== RECORDS SHOWN ==

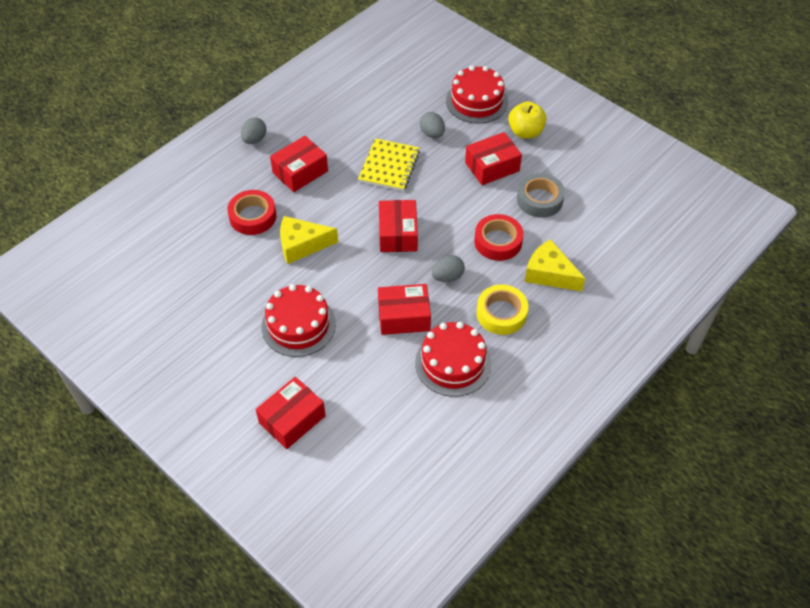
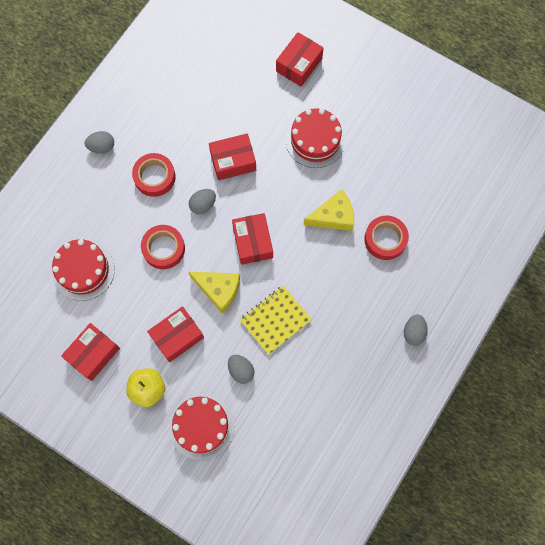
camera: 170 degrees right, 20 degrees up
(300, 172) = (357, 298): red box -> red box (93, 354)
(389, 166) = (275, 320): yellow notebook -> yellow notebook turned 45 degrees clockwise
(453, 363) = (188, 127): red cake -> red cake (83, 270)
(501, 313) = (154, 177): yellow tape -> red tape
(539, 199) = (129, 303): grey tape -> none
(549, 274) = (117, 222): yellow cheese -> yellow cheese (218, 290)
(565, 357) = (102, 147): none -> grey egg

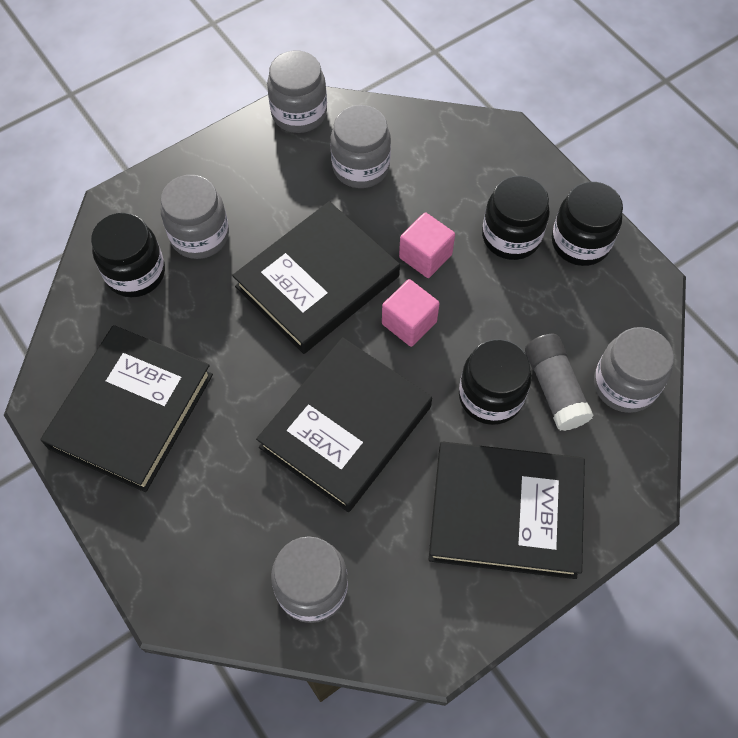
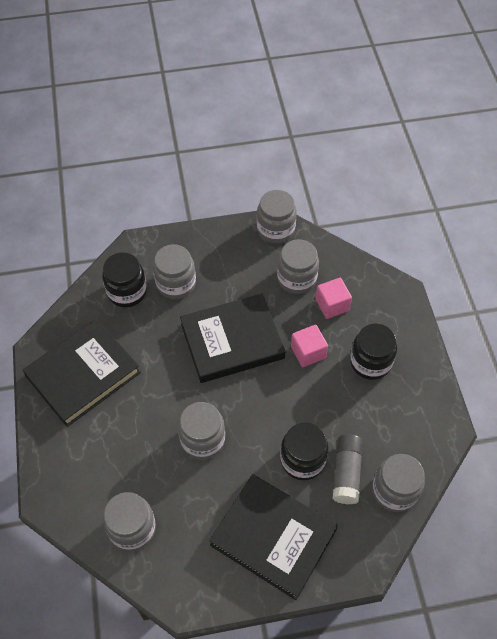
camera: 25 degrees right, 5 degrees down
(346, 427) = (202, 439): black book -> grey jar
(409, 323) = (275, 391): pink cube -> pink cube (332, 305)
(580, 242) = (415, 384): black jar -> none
==
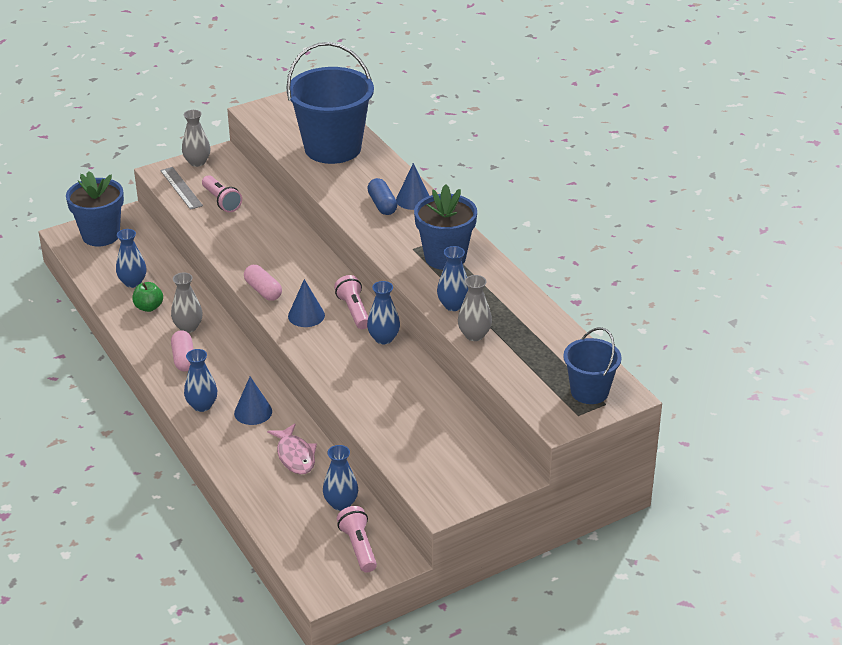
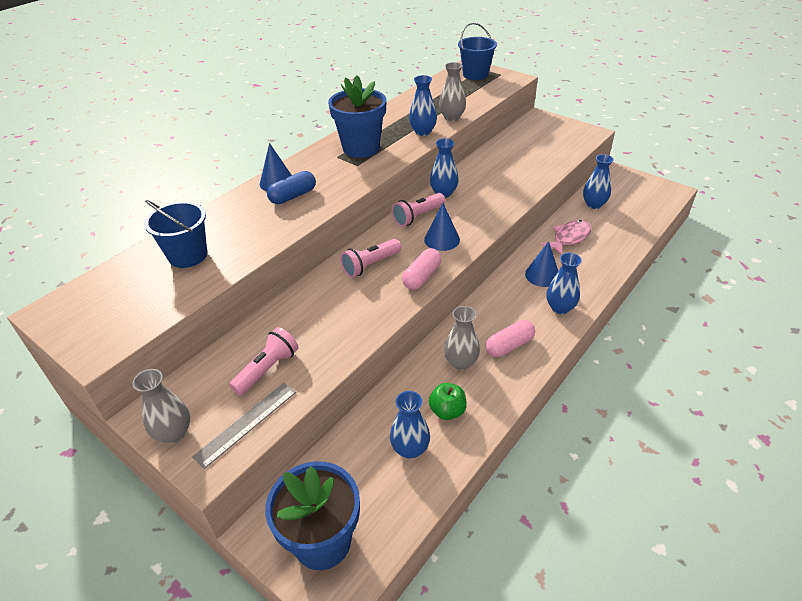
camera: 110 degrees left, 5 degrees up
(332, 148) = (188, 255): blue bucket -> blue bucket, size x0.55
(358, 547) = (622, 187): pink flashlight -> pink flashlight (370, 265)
---
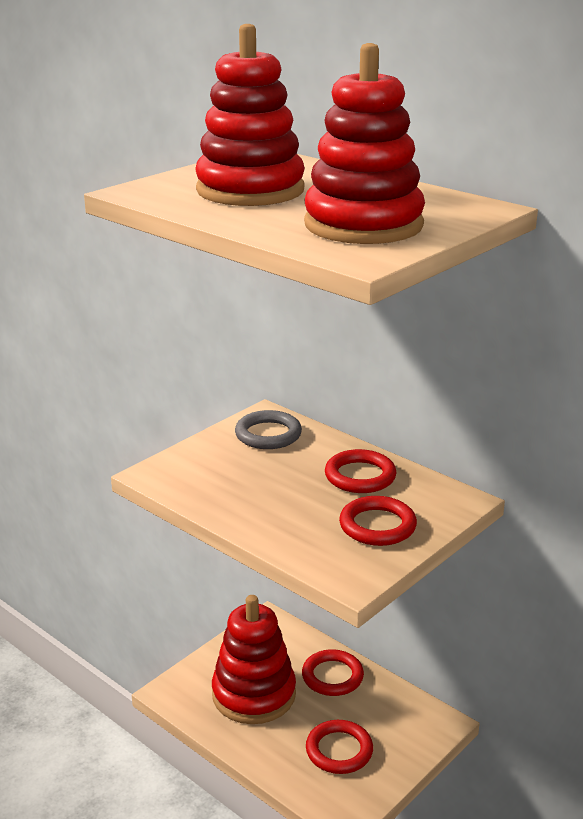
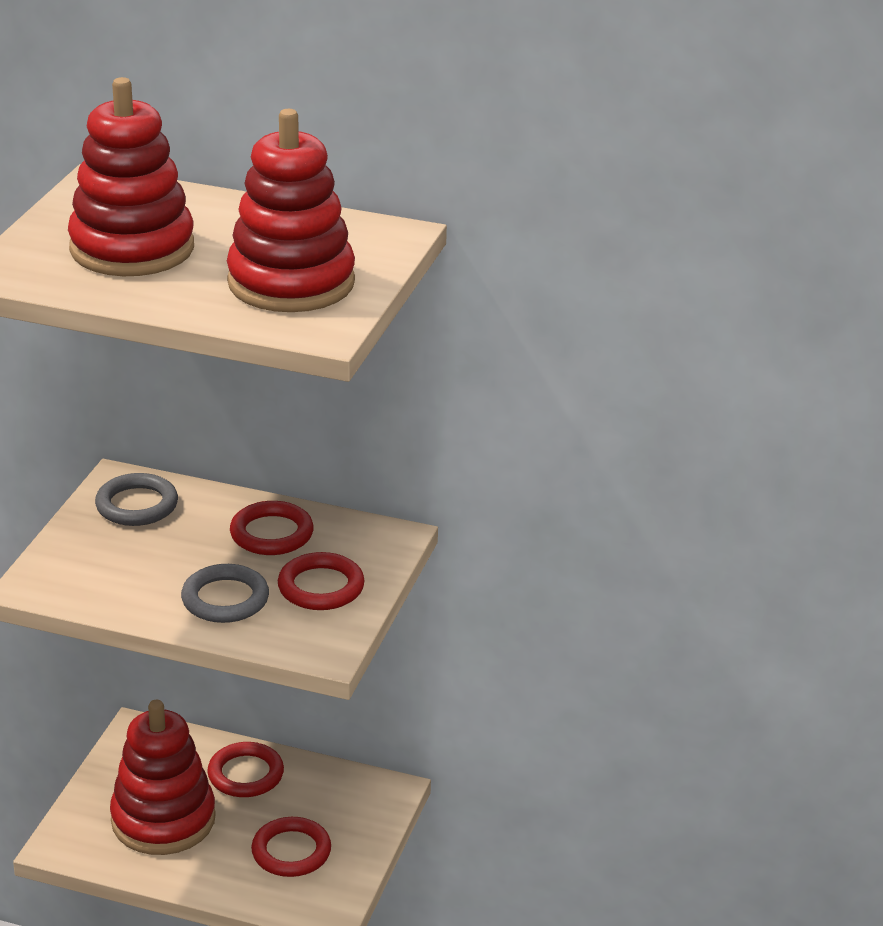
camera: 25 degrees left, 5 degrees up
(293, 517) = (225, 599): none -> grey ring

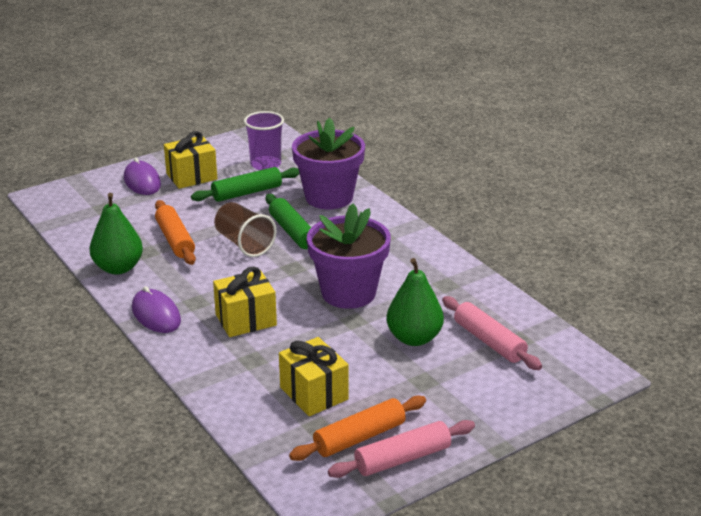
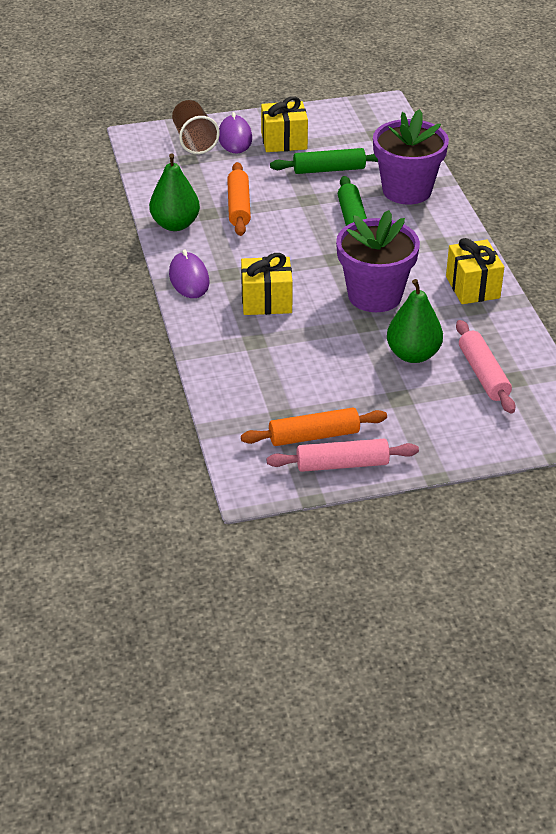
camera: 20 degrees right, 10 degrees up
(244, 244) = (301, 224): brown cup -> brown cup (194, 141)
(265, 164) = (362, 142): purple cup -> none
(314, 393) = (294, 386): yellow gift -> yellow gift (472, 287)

== DIRECTIONS ==
Write out the lines above from the one with "(389, 166) = (275, 320): yellow" through the one with "camera: 25 degrees right, 5 degrees down", ends included, exactly; no picture goes in.

== COMPLETED EXERCISE ==
(389, 166) = (275, 320): yellow notebook -> yellow notebook turned 45 degrees clockwise
(453, 363) = (188, 127): red cake -> red cake (83, 270)
(501, 313) = (154, 177): yellow tape -> red tape
(539, 199) = (129, 303): grey tape -> none
(549, 274) = (117, 222): yellow cheese -> yellow cheese (218, 290)
(565, 357) = (102, 147): none -> grey egg

camera: 25 degrees right, 5 degrees down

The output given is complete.